_Brief_:
An exact copy of every record is the required answer.

------ Data extract

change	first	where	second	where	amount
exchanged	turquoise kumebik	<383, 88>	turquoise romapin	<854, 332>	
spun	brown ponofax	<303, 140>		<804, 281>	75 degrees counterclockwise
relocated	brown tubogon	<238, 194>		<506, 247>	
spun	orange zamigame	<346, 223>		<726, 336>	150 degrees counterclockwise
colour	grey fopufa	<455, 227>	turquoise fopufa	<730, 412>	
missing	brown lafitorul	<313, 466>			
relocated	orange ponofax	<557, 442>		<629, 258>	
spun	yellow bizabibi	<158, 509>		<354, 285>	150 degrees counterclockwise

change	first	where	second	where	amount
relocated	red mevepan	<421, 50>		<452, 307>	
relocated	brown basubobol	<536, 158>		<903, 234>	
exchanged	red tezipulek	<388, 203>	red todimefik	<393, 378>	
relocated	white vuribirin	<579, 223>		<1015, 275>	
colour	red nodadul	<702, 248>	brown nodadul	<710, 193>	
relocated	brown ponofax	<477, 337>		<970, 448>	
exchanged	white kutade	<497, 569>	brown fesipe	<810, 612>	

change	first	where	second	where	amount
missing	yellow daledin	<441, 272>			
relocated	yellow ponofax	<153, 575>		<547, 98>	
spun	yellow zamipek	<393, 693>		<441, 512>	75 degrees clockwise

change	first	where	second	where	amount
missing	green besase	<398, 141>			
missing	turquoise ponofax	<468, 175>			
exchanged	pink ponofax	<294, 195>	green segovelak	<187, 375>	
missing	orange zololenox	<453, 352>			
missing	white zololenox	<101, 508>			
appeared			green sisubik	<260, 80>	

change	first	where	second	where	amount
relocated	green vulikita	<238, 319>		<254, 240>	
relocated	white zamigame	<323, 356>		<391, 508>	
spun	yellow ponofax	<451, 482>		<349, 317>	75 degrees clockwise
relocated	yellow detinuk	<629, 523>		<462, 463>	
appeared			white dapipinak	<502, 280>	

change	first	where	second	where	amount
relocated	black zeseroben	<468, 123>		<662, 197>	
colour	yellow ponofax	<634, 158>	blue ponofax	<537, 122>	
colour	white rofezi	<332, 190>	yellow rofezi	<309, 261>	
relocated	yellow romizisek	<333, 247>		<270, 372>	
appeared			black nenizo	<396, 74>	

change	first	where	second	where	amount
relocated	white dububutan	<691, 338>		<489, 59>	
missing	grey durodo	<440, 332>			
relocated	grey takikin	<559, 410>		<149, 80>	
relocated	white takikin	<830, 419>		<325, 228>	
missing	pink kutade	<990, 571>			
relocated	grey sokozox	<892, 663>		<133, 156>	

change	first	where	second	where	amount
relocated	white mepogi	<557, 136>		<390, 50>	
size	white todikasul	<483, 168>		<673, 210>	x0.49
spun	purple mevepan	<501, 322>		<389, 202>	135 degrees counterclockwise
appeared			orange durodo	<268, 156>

------------

_Solution to the exercise_:
change	first	where	second	where	amount
exchanged	turquoise kumebik	<383, 88>	turquoise romapin	<854, 332>	
spun	brown ponofax	<303, 140>		<804, 281>	75 degrees counterclockwise
relocated	brown tubogon	<238, 194>		<506, 247>	
spun	orange zamigame	<346, 223>		<726, 336>	150 degrees counterclockwise
colour	grey fopufa	<455, 227>	turquoise fopufa	<730, 412>	
missing	brown lafitorul	<313, 466>			
relocated	orange ponofax	<557, 442>		<629, 258>	
spun	yellow bizabibi	<158, 509>		<354, 285>	150 degrees counterclockwise

change	first	where	second	where	amount
relocated	red mevepan	<421, 50>		<452, 307>	
relocated	brown basubobol	<536, 158>		<903, 234>	
exchanged	red tezipulek	<388, 203>	red todimefik	<393, 378>	
relocated	white vuribirin	<579, 223>		<1015, 275>	
colour	red nodadul	<702, 248>	brown nodadul	<710, 193>	
relocated	brown ponofax	<477, 337>		<970, 448>	
exchanged	white kutade	<497, 569>	brown fesipe	<810, 612>	

change	first	where	second	where	amount
missing	yellow daledin	<441, 272>			
relocated	yellow ponofax	<153, 575>		<547, 98>	
spun	yellow zamipek	<393, 693>		<441, 512>	75 degrees clockwise

change	first	where	second	where	amount
missing	green besase	<398, 141>			
missing	turquoise ponofax	<468, 175>			
exchanged	pink ponofax	<294, 195>	green segovelak	<187, 375>	
missing	orange zololenox	<453, 352>			
missing	white zololenox	<101, 508>			
appeared			green sisubik	<260, 80>	

change	first	where	second	where	amount
relocated	green vulikita	<238, 319>		<254, 240>	
relocated	white zamigame	<323, 356>		<391, 508>	
spun	yellow ponofax	<451, 482>		<349, 317>	75 degrees clockwise
relocated	yellow detinuk	<629, 523>		<462, 463>	
appeared			white dapipinak	<502, 280>	

change	first	where	second	where	amount
relocated	black zeseroben	<468, 123>		<662, 197>	
colour	yellow ponofax	<634, 158>	blue ponofax	<537, 122>	
colour	white rofezi	<332, 190>	yellow rofezi	<309, 261>	
relocated	yellow romizisek	<333, 247>		<270, 372>	
appeared			black nenizo	<396, 74>	

change	first	where	second	where	amount
relocated	white dububutan	<691, 338>		<489, 59>	
missing	grey durodo	<440, 332>			
relocated	grey takikin	<559, 410>		<149, 80>	
relocated	white takikin	<830, 419>		<325, 228>	
missing	pink kutade	<990, 571>			
relocated	grey sokozox	<892, 663>		<133, 156>	

change	first	where	second	where	amount
relocated	white mepogi	<557, 136>		<390, 50>	
size	white todikasul	<483, 168>		<673, 210>	x0.49
spun	purple mevepan	<501, 322>		<389, 202>	135 degrees counterclockwise
appeared			orange durodo	<268, 156>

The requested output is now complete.